• **Dataset records**:

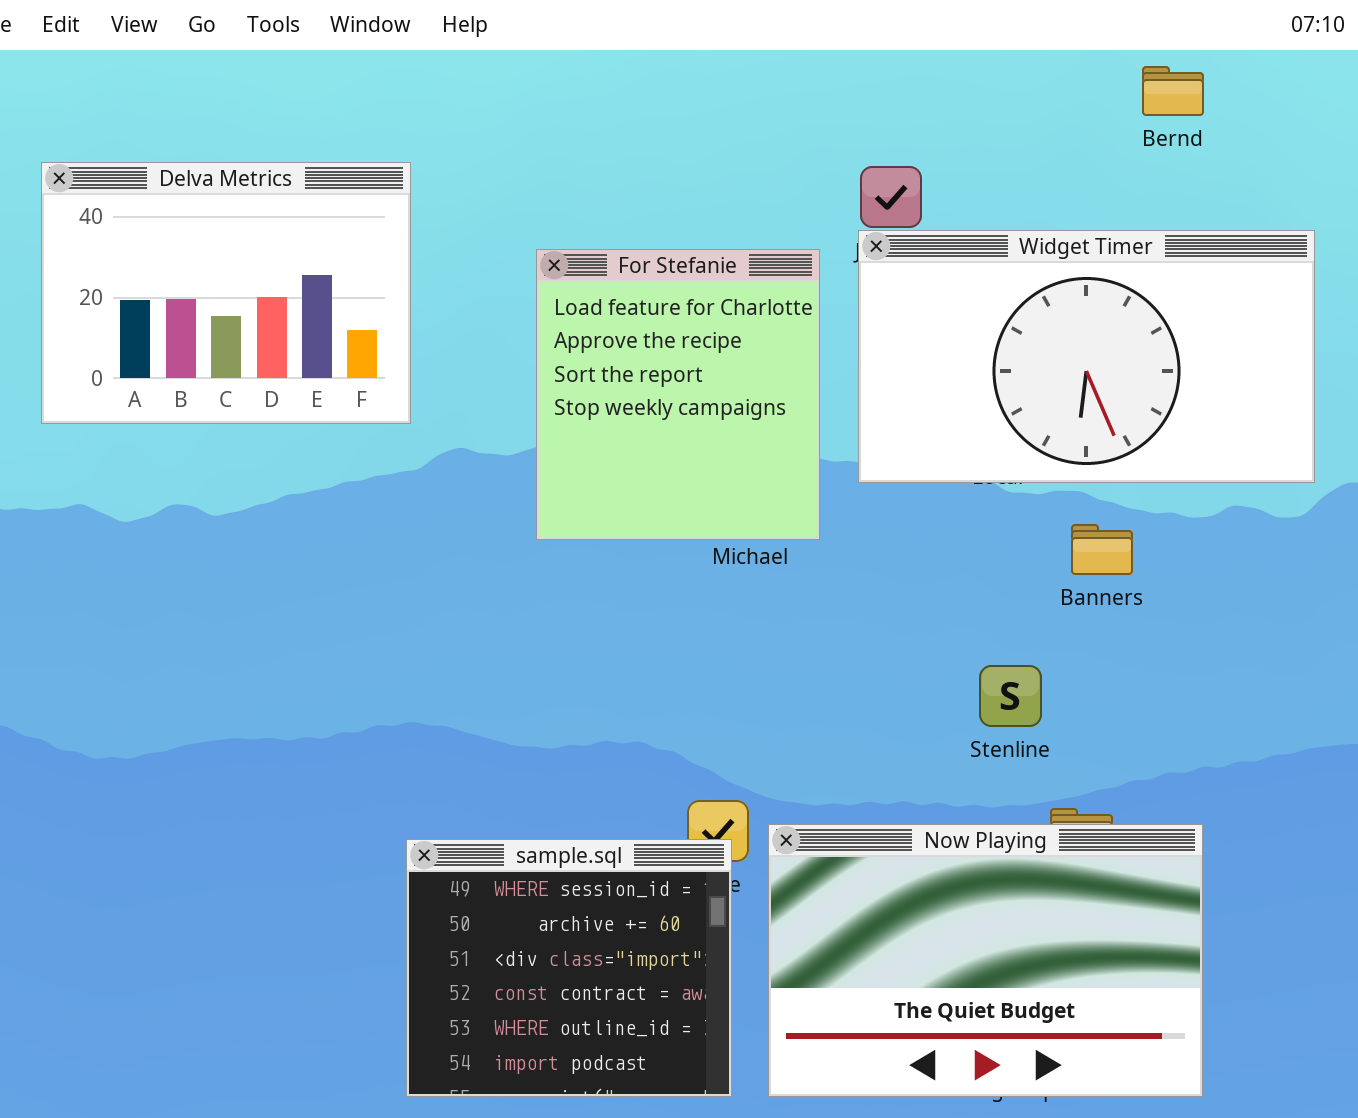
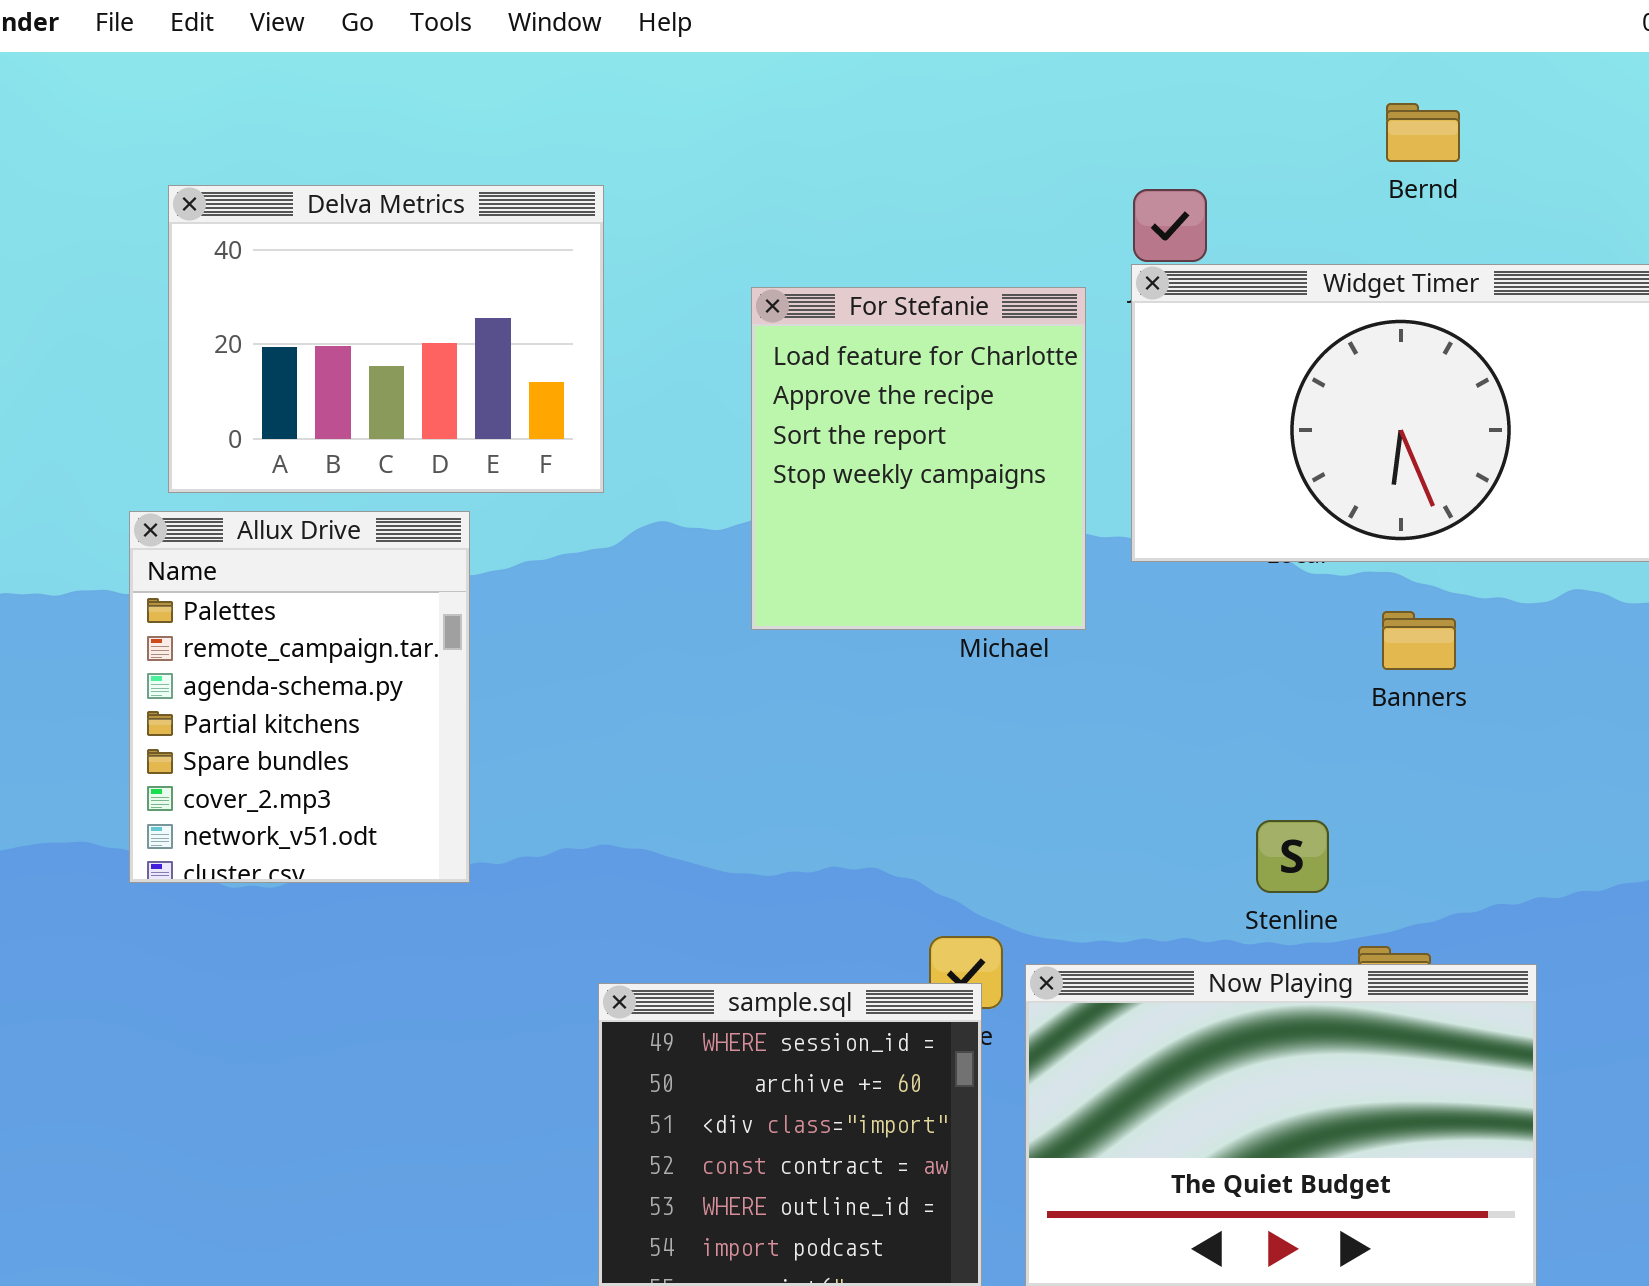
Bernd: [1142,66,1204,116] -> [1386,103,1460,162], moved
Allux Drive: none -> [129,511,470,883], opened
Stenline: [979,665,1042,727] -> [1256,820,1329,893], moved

--

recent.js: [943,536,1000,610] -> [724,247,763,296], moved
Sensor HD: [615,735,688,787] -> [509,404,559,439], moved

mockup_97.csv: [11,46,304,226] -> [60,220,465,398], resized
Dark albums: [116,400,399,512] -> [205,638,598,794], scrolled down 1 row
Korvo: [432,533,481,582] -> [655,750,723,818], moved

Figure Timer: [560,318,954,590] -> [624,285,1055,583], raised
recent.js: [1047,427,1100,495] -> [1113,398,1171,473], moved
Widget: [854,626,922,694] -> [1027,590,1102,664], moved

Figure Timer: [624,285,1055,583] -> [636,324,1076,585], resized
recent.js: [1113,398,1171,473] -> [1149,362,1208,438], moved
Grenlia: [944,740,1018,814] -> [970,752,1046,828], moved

• **Work request**:
Everything starting at the line containing "Widget: [854,626,922,694] ->" and ending at the line containing "Grenlia: [944,740,1018,814] ->" in the records above should be repeated exactly, and only that.

• **Result**:
Widget: [854,626,922,694] -> [1027,590,1102,664], moved

Figure Timer: [624,285,1055,583] -> [636,324,1076,585], resized
recent.js: [1113,398,1171,473] -> [1149,362,1208,438], moved
Grenlia: [944,740,1018,814] -> [970,752,1046,828], moved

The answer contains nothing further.